Stored items:

-------------------------

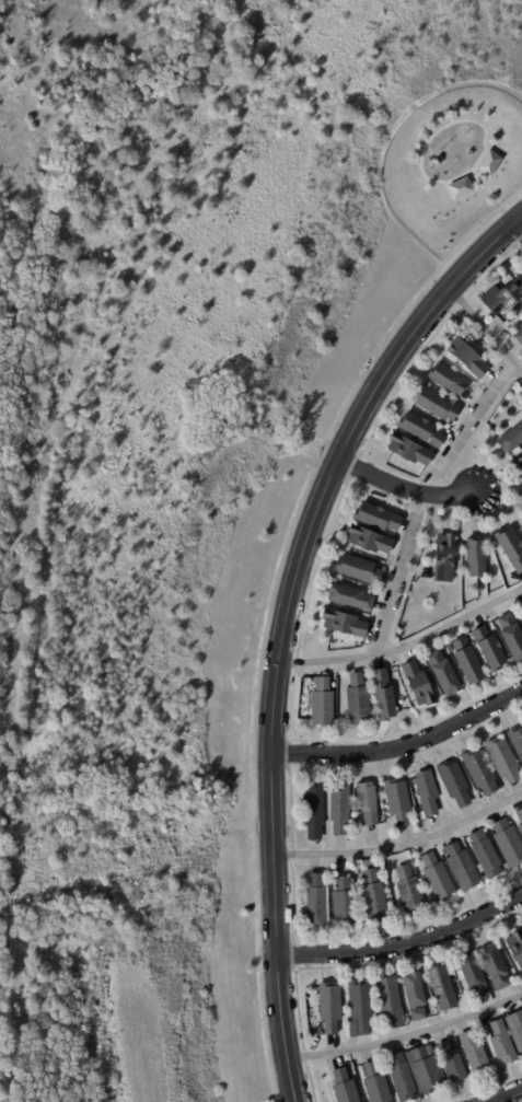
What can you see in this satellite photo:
building: (490, 162)
park: (234, 166)
building: (460, 189)
road: (518, 227)
building: (505, 297)
road: (489, 328)
building: (518, 336)
building: (466, 357)
building: (448, 380)
building: (445, 393)
building: (435, 404)
building: (420, 430)
building: (511, 434)
building: (407, 450)
building: (519, 469)
road: (405, 487)
road: (424, 498)
building: (376, 518)
building: (367, 540)
building: (510, 549)
building: (443, 558)
building: (475, 558)
building: (357, 570)
building: (349, 598)
building: (521, 607)
road: (287, 624)
building: (343, 624)
building: (511, 636)
road: (406, 642)
building: (489, 650)
building: (466, 662)
building: (442, 673)
building: (417, 685)
building: (382, 696)
building: (356, 701)
building: (321, 703)
building: (516, 741)
road: (406, 743)
building: (503, 760)
building: (480, 772)
building: (453, 784)
building: (426, 793)
building: (366, 803)
building: (397, 803)
building: (340, 809)
building: (314, 813)
building: (519, 820)
road: (406, 842)
building: (507, 843)
building: (484, 855)
building: (461, 868)
building: (436, 879)
building: (408, 891)
building: (373, 898)
building: (316, 902)
building: (342, 902)
road: (406, 941)
building: (515, 947)
building: (493, 966)
building: (472, 974)
building: (441, 986)
building: (412, 989)
building: (388, 999)
building: (359, 1005)
building: (328, 1006)
building: (437, 1007)
building: (417, 1013)
building: (516, 1028)
road: (409, 1033)
building: (501, 1042)
building: (428, 1049)
building: (473, 1052)
building: (450, 1062)
building: (424, 1070)
building: (400, 1077)
building: (375, 1084)
building: (343, 1087)
road: (509, 1096)

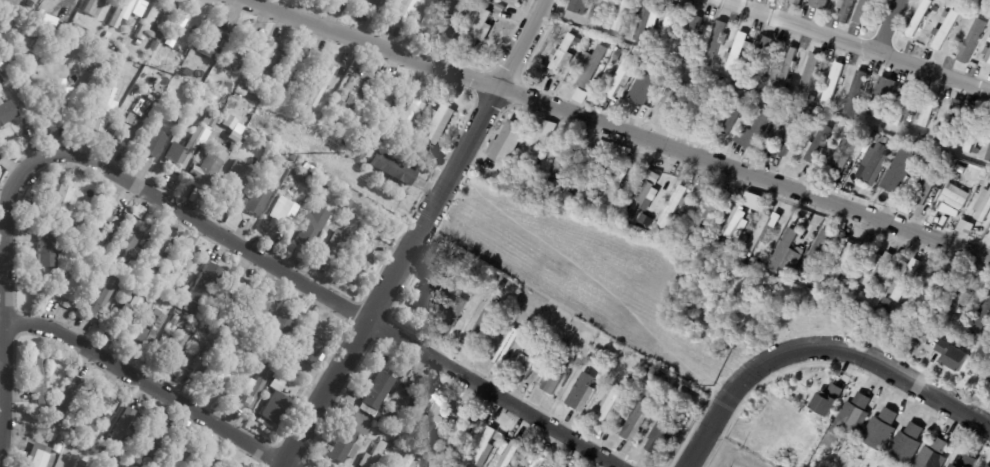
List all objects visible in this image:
building: (343, 0)
building: (507, 0)
building: (796, 2)
building: (820, 4)
building: (373, 5)
building: (985, 5)
building: (88, 6)
building: (579, 6)
building: (403, 7)
building: (500, 9)
building: (846, 9)
building: (933, 9)
building: (595, 10)
building: (121, 11)
building: (862, 11)
building: (945, 14)
building: (423, 16)
building: (622, 16)
building: (602, 17)
building: (918, 18)
building: (457, 19)
building: (647, 20)
building: (153, 21)
building: (668, 21)
road: (883, 24)
building: (177, 29)
building: (481, 30)
building: (946, 30)
building: (691, 34)
building: (107, 35)
building: (159, 36)
building: (988, 39)
building: (208, 41)
building: (649, 41)
building: (973, 41)
building: (138, 43)
building: (714, 43)
road: (858, 44)
building: (154, 45)
building: (587, 47)
building: (566, 50)
building: (738, 50)
building: (243, 52)
building: (987, 54)
building: (617, 56)
building: (762, 58)
building: (265, 60)
building: (157, 62)
building: (167, 65)
building: (591, 66)
building: (788, 68)
building: (291, 71)
building: (741, 71)
building: (186, 72)
building: (810, 74)
building: (14, 75)
building: (621, 77)
building: (128, 80)
building: (324, 83)
building: (728, 83)
building: (648, 84)
building: (831, 84)
building: (226, 87)
building: (243, 88)
building: (855, 93)
building: (350, 96)
building: (582, 96)
building: (882, 97)
building: (60, 101)
building: (672, 101)
building: (379, 102)
building: (268, 103)
building: (775, 103)
building: (706, 105)
building: (902, 106)
building: (105, 107)
building: (410, 110)
building: (928, 110)
building: (732, 111)
building: (9, 113)
building: (304, 113)
building: (909, 118)
building: (326, 120)
building: (951, 121)
building: (439, 124)
building: (130, 127)
building: (548, 127)
building: (758, 130)
building: (882, 130)
building: (239, 131)
road: (623, 132)
building: (973, 133)
building: (793, 139)
building: (265, 141)
building: (343, 142)
building: (508, 142)
building: (155, 143)
building: (819, 144)
building: (192, 146)
building: (554, 146)
building: (351, 147)
building: (361, 152)
building: (431, 152)
building: (414, 154)
building: (282, 155)
building: (846, 156)
building: (988, 156)
building: (831, 157)
building: (293, 158)
building: (566, 163)
building: (870, 166)
building: (392, 167)
building: (207, 172)
building: (591, 172)
building: (897, 176)
building: (312, 182)
building: (519, 183)
building: (235, 184)
building: (929, 184)
building: (324, 185)
building: (613, 191)
building: (577, 198)
building: (258, 199)
building: (950, 200)
building: (641, 201)
building: (61, 202)
building: (729, 202)
building: (349, 203)
building: (72, 205)
building: (982, 206)
building: (674, 207)
building: (139, 211)
building: (703, 212)
building: (283, 214)
building: (100, 222)
building: (649, 222)
building: (737, 225)
building: (312, 226)
building: (379, 227)
building: (967, 228)
building: (760, 234)
building: (27, 235)
road: (417, 235)
building: (70, 236)
building: (716, 241)
building: (336, 243)
building: (128, 244)
building: (84, 246)
building: (731, 246)
building: (47, 248)
building: (157, 250)
building: (818, 251)
building: (787, 253)
building: (358, 258)
building: (107, 261)
building: (846, 262)
building: (113, 264)
building: (124, 268)
building: (178, 268)
building: (876, 268)
building: (103, 273)
building: (802, 273)
building: (142, 276)
building: (807, 276)
building: (483, 278)
building: (907, 278)
building: (205, 284)
building: (818, 284)
building: (450, 285)
building: (73, 286)
building: (502, 287)
building: (929, 290)
building: (863, 291)
road: (3, 293)
building: (427, 293)
building: (227, 296)
building: (104, 297)
road: (332, 297)
building: (158, 300)
building: (960, 302)
building: (887, 303)
building: (259, 306)
building: (190, 307)
building: (985, 310)
building: (131, 311)
building: (892, 313)
building: (454, 317)
building: (175, 320)
building: (282, 325)
building: (527, 325)
building: (480, 328)
building: (152, 330)
building: (539, 330)
building: (937, 333)
building: (959, 333)
building: (989, 338)
building: (313, 344)
building: (232, 346)
building: (507, 346)
building: (563, 347)
road: (820, 347)
building: (258, 348)
building: (175, 349)
building: (953, 356)
building: (918, 357)
building: (589, 358)
building: (203, 359)
building: (529, 360)
building: (262, 361)
building: (287, 361)
building: (288, 369)
building: (559, 375)
building: (657, 376)
building: (40, 377)
building: (225, 378)
road: (150, 386)
building: (257, 387)
building: (582, 393)
building: (376, 394)
building: (66, 399)
building: (275, 400)
building: (828, 400)
building: (401, 402)
building: (612, 405)
building: (98, 410)
building: (41, 411)
building: (854, 418)
building: (431, 420)
building: (637, 423)
building: (122, 425)
building: (460, 430)
building: (882, 430)
building: (389, 432)
building: (665, 433)
building: (54, 437)
building: (394, 437)
building: (350, 438)
building: (86, 439)
building: (145, 443)
building: (58, 444)
building: (417, 444)
building: (78, 445)
building: (908, 445)
building: (483, 446)
building: (426, 447)
building: (110, 451)
building: (435, 452)
building: (119, 455)
building: (511, 455)
building: (935, 455)
building: (371, 456)
building: (40, 457)
building: (178, 457)
building: (428, 458)
building: (408, 459)
building: (203, 460)
building: (966, 461)
building: (539, 462)
building: (80, 464)
building: (434, 465)
building: (139, 466)
building: (985, 466)
building: (989, 466)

-------------------------

▶ **What needs to be done**
Set every record down verbatim. No pictures belong in the copy.

▶ **Result of this task**
What can you see in this satellite photo:
building: (490, 162)
park: (234, 166)
building: (460, 189)
road: (518, 227)
building: (505, 297)
road: (489, 328)
building: (518, 336)
building: (466, 357)
building: (448, 380)
building: (445, 393)
building: (435, 404)
building: (420, 430)
building: (511, 434)
building: (407, 450)
building: (519, 469)
road: (405, 487)
road: (424, 498)
building: (376, 518)
building: (367, 540)
building: (510, 549)
building: (443, 558)
building: (475, 558)
building: (357, 570)
building: (349, 598)
building: (521, 607)
road: (287, 624)
building: (343, 624)
building: (511, 636)
road: (406, 642)
building: (489, 650)
building: (466, 662)
building: (442, 673)
building: (417, 685)
building: (382, 696)
building: (356, 701)
building: (321, 703)
building: (516, 741)
road: (406, 743)
building: (503, 760)
building: (480, 772)
building: (453, 784)
building: (426, 793)
building: (366, 803)
building: (397, 803)
building: (340, 809)
building: (314, 813)
building: (519, 820)
road: (406, 842)
building: (507, 843)
building: (484, 855)
building: (461, 868)
building: (436, 879)
building: (408, 891)
building: (373, 898)
building: (316, 902)
building: (342, 902)
road: (406, 941)
building: (515, 947)
building: (493, 966)
building: (472, 974)
building: (441, 986)
building: (412, 989)
building: (388, 999)
building: (359, 1005)
building: (328, 1006)
building: (437, 1007)
building: (417, 1013)
building: (516, 1028)
road: (409, 1033)
building: (501, 1042)
building: (428, 1049)
building: (473, 1052)
building: (450, 1062)
building: (424, 1070)
building: (400, 1077)
building: (375, 1084)
building: (343, 1087)
road: (509, 1096)

List all objects visible in this image:
building: (343, 0)
building: (507, 0)
building: (796, 2)
building: (820, 4)
building: (373, 5)
building: (985, 5)
building: (88, 6)
building: (579, 6)
building: (403, 7)
building: (500, 9)
building: (846, 9)
building: (933, 9)
building: (595, 10)
building: (121, 11)
building: (862, 11)
building: (945, 14)
building: (423, 16)
building: (622, 16)
building: (602, 17)
building: (918, 18)
building: (457, 19)
building: (647, 20)
building: (153, 21)
building: (668, 21)
road: (883, 24)
building: (177, 29)
building: (481, 30)
building: (946, 30)
building: (691, 34)
building: (107, 35)
building: (159, 36)
building: (988, 39)
building: (208, 41)
building: (649, 41)
building: (973, 41)
building: (138, 43)
building: (714, 43)
road: (858, 44)
building: (154, 45)
building: (587, 47)
building: (566, 50)
building: (738, 50)
building: (243, 52)
building: (987, 54)
building: (617, 56)
building: (762, 58)
building: (265, 60)
building: (157, 62)
building: (167, 65)
building: (591, 66)
building: (788, 68)
building: (291, 71)
building: (741, 71)
building: (186, 72)
building: (810, 74)
building: (14, 75)
building: (621, 77)
building: (128, 80)
building: (324, 83)
building: (728, 83)
building: (648, 84)
building: (831, 84)
building: (226, 87)
building: (243, 88)
building: (855, 93)
building: (350, 96)
building: (582, 96)
building: (882, 97)
building: (60, 101)
building: (672, 101)
building: (379, 102)
building: (268, 103)
building: (775, 103)
building: (706, 105)
building: (902, 106)
building: (105, 107)
building: (410, 110)
building: (928, 110)
building: (732, 111)
building: (9, 113)
building: (304, 113)
building: (909, 118)
building: (326, 120)
building: (951, 121)
building: (439, 124)
building: (130, 127)
building: (548, 127)
building: (758, 130)
building: (882, 130)
building: (239, 131)
road: (623, 132)
building: (973, 133)
building: (793, 139)
building: (265, 141)
building: (343, 142)
building: (508, 142)
building: (155, 143)
building: (819, 144)
building: (192, 146)
building: (554, 146)
building: (351, 147)
building: (361, 152)
building: (431, 152)
building: (414, 154)
building: (282, 155)
building: (846, 156)
building: (988, 156)
building: (831, 157)
building: (293, 158)
building: (566, 163)
building: (870, 166)
building: (392, 167)
building: (207, 172)
building: (591, 172)
building: (897, 176)
building: (312, 182)
building: (519, 183)
building: (235, 184)
building: (929, 184)
building: (324, 185)
building: (613, 191)
building: (577, 198)
building: (258, 199)
building: (950, 200)
building: (641, 201)
building: (61, 202)
building: (729, 202)
building: (349, 203)
building: (72, 205)
building: (982, 206)
building: (674, 207)
building: (139, 211)
building: (703, 212)
building: (283, 214)
building: (100, 222)
building: (649, 222)
building: (737, 225)
building: (312, 226)
building: (379, 227)
building: (967, 228)
building: (760, 234)
building: (27, 235)
road: (417, 235)
building: (70, 236)
building: (716, 241)
building: (336, 243)
building: (128, 244)
building: (84, 246)
building: (731, 246)
building: (47, 248)
building: (157, 250)
building: (818, 251)
building: (787, 253)
building: (358, 258)
building: (107, 261)
building: (846, 262)
building: (113, 264)
building: (124, 268)
building: (178, 268)
building: (876, 268)
building: (103, 273)
building: (802, 273)
building: (142, 276)
building: (807, 276)
building: (483, 278)
building: (907, 278)
building: (205, 284)
building: (818, 284)
building: (450, 285)
building: (73, 286)
building: (502, 287)
building: (929, 290)
building: (863, 291)
road: (3, 293)
building: (427, 293)
building: (227, 296)
building: (104, 297)
road: (332, 297)
building: (158, 300)
building: (960, 302)
building: (887, 303)
building: (259, 306)
building: (190, 307)
building: (985, 310)
building: (131, 311)
building: (892, 313)
building: (454, 317)
building: (175, 320)
building: (282, 325)
building: (527, 325)
building: (480, 328)
building: (152, 330)
building: (539, 330)
building: (937, 333)
building: (959, 333)
building: (989, 338)
building: (313, 344)
building: (232, 346)
building: (507, 346)
building: (563, 347)
road: (820, 347)
building: (258, 348)
building: (175, 349)
building: (953, 356)
building: (918, 357)
building: (589, 358)
building: (203, 359)
building: (529, 360)
building: (262, 361)
building: (287, 361)
building: (288, 369)
building: (559, 375)
building: (657, 376)
building: (40, 377)
building: (225, 378)
road: (150, 386)
building: (257, 387)
building: (582, 393)
building: (376, 394)
building: (66, 399)
building: (275, 400)
building: (828, 400)
building: (401, 402)
building: (612, 405)
building: (98, 410)
building: (41, 411)
building: (854, 418)
building: (431, 420)
building: (637, 423)
building: (122, 425)
building: (460, 430)
building: (882, 430)
building: (389, 432)
building: (665, 433)
building: (54, 437)
building: (394, 437)
building: (350, 438)
building: (86, 439)
building: (145, 443)
building: (58, 444)
building: (417, 444)
building: (78, 445)
building: (908, 445)
building: (483, 446)
building: (426, 447)
building: (110, 451)
building: (435, 452)
building: (119, 455)
building: (511, 455)
building: (935, 455)
building: (371, 456)
building: (40, 457)
building: (178, 457)
building: (428, 458)
building: (408, 459)
building: (203, 460)
building: (966, 461)
building: (539, 462)
building: (80, 464)
building: (434, 465)
building: (139, 466)
building: (985, 466)
building: (989, 466)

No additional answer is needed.